What the task asks
Below are the records; copy exactly the stretch from the line containing "R107: 150k (GND, VB) -> 1.3M (GND, VB)" through the line containing "VR102: 100k (GND, VRAW, wiper", both ends included, and nothing else.

Data
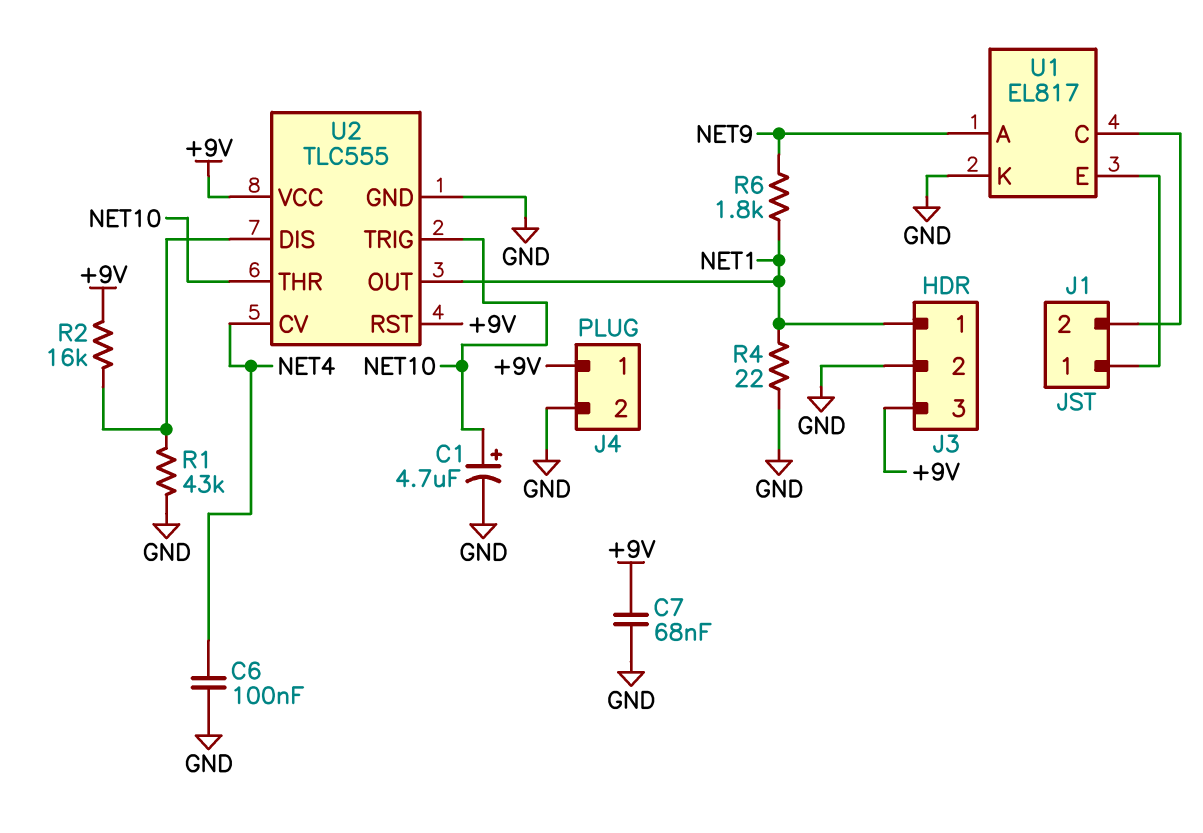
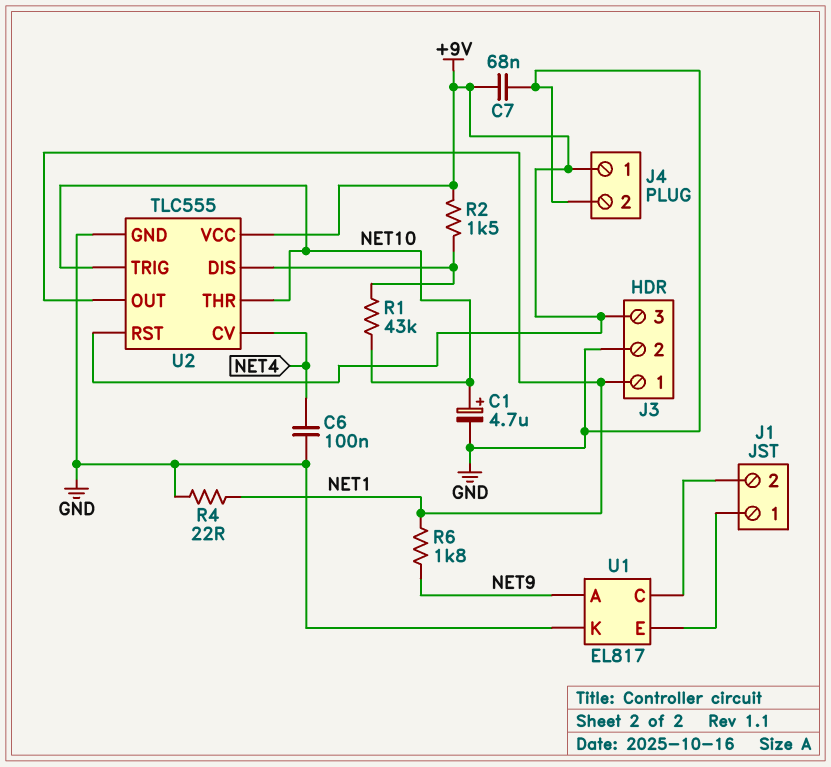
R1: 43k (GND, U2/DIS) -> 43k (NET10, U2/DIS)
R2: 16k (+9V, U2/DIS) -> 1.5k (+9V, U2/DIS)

--

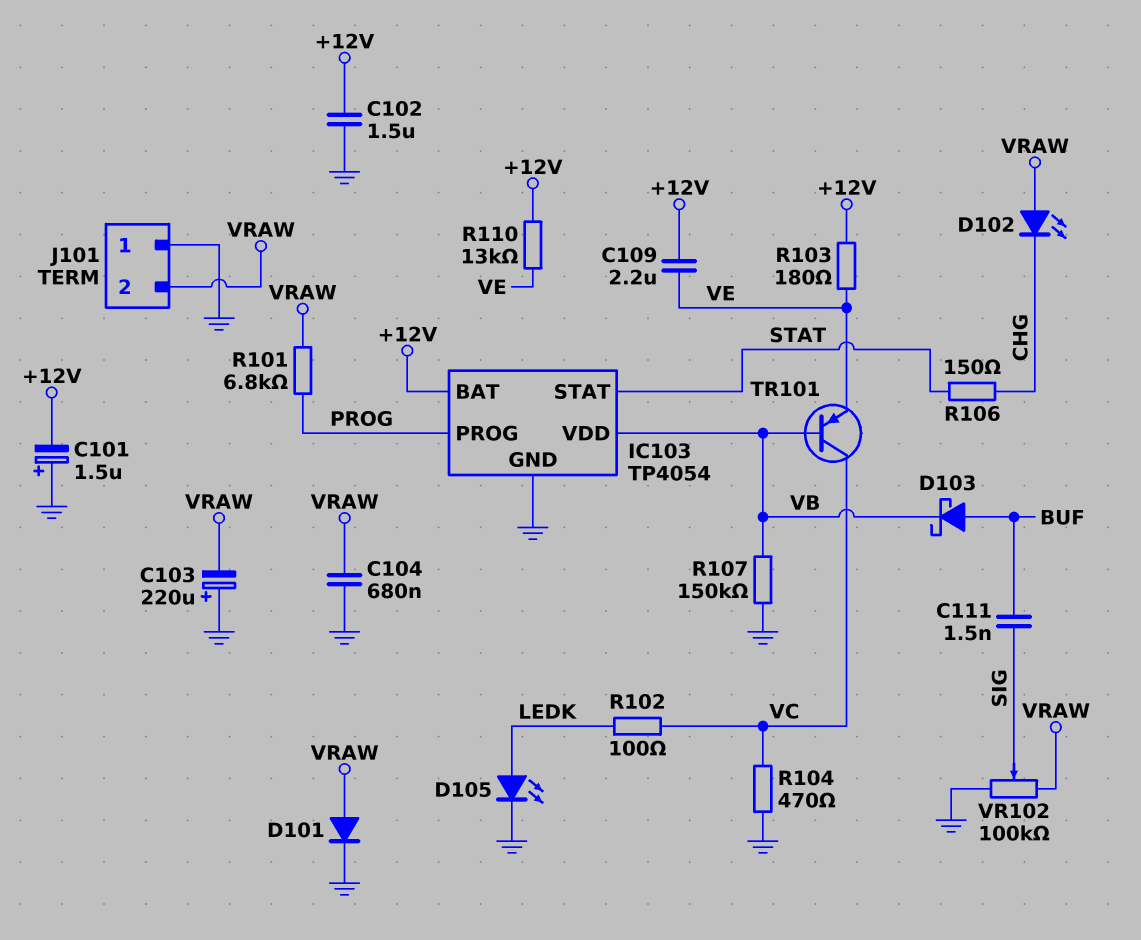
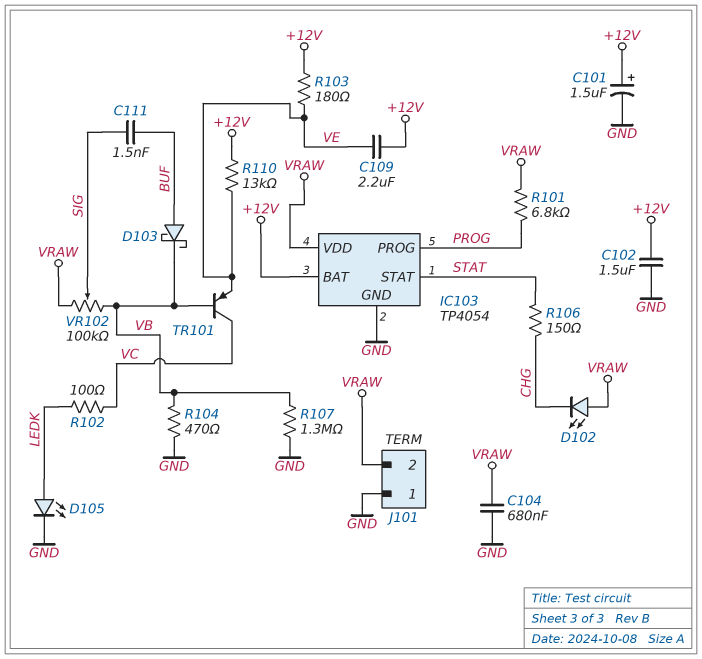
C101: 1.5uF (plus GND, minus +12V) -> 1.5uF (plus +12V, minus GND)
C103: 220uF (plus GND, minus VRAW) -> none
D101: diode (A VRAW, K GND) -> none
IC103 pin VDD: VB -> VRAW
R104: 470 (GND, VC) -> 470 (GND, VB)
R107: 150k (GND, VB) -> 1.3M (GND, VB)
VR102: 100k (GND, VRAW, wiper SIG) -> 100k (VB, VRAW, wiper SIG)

Exercise answer
R107: 150k (GND, VB) -> 1.3M (GND, VB)
VR102: 100k (GND, VRAW, wiper SIG) -> 100k (VB, VRAW, wiper SIG)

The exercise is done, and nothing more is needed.